*** Raw data Section Begins ***

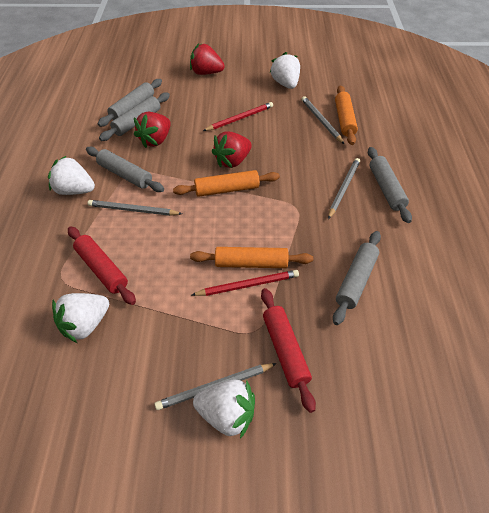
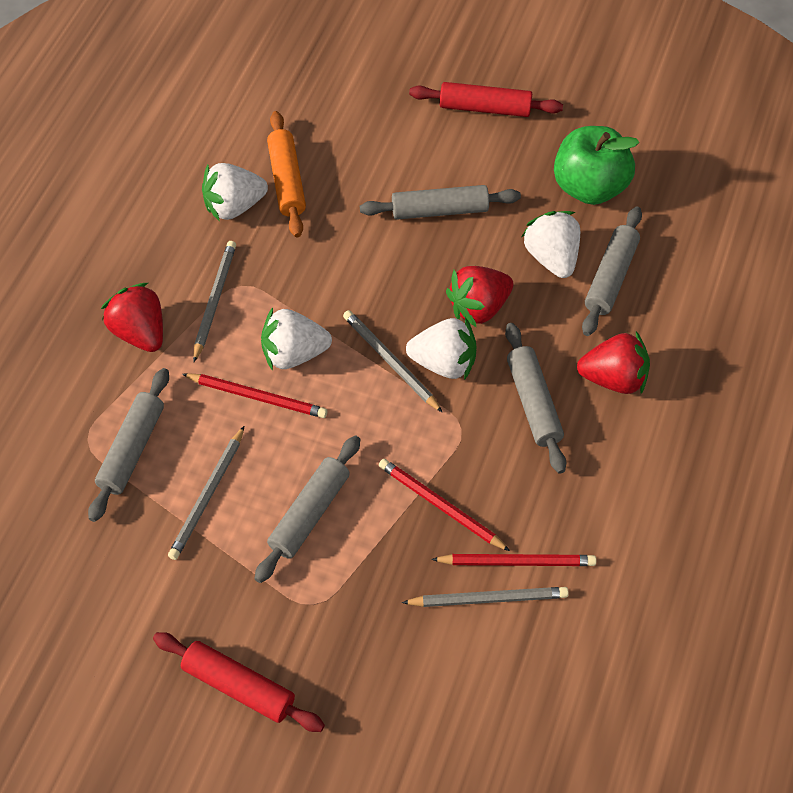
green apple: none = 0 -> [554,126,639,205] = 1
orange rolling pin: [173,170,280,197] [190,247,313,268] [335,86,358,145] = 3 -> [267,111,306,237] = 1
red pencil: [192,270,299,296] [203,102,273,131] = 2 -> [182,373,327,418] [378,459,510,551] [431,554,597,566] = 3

*** Raw data Section Ends ***
*** Raw data Section Begins ***

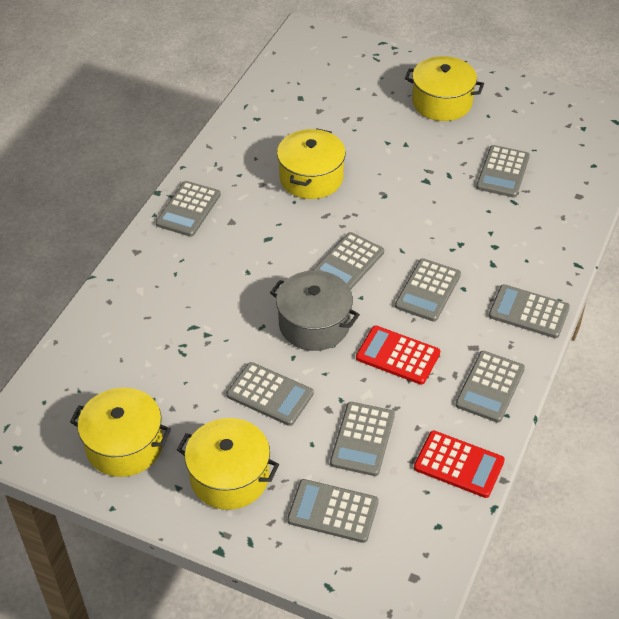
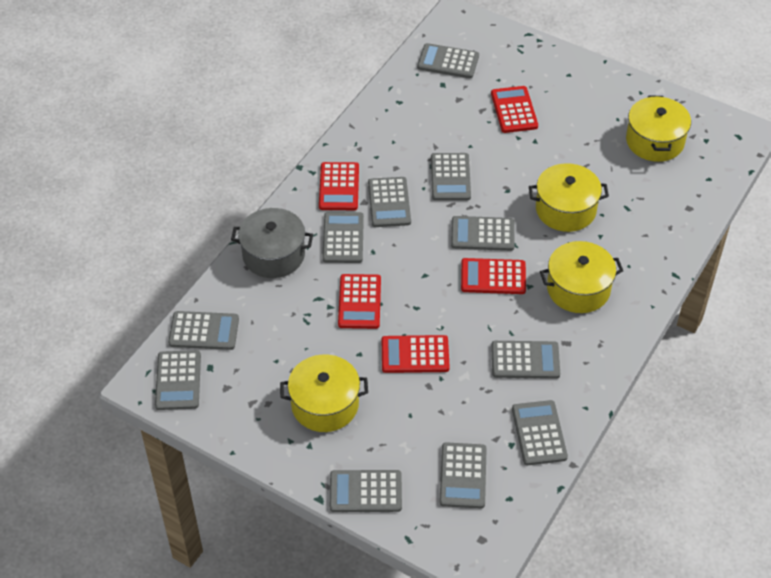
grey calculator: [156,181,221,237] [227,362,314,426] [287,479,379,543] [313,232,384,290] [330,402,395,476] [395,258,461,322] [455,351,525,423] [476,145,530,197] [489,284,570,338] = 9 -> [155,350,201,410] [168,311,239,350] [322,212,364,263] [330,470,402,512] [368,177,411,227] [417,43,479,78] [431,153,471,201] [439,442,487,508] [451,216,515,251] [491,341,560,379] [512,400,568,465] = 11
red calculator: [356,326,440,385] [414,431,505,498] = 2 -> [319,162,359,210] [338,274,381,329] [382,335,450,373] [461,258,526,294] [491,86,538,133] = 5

*** Raw data Section Ends ***

Exercise prompt:
Of the lines above, extract only those from the line with "orange rolling pin: [173,170,280,197]" to the line with "red pencil: [192,270,299,296]", both included, exactly as written.

Result of this task:
orange rolling pin: [173,170,280,197] [190,247,313,268] [335,86,358,145] = 3 -> [267,111,306,237] = 1
red pencil: [192,270,299,296] [203,102,273,131] = 2 -> [182,373,327,418] [378,459,510,551] [431,554,597,566] = 3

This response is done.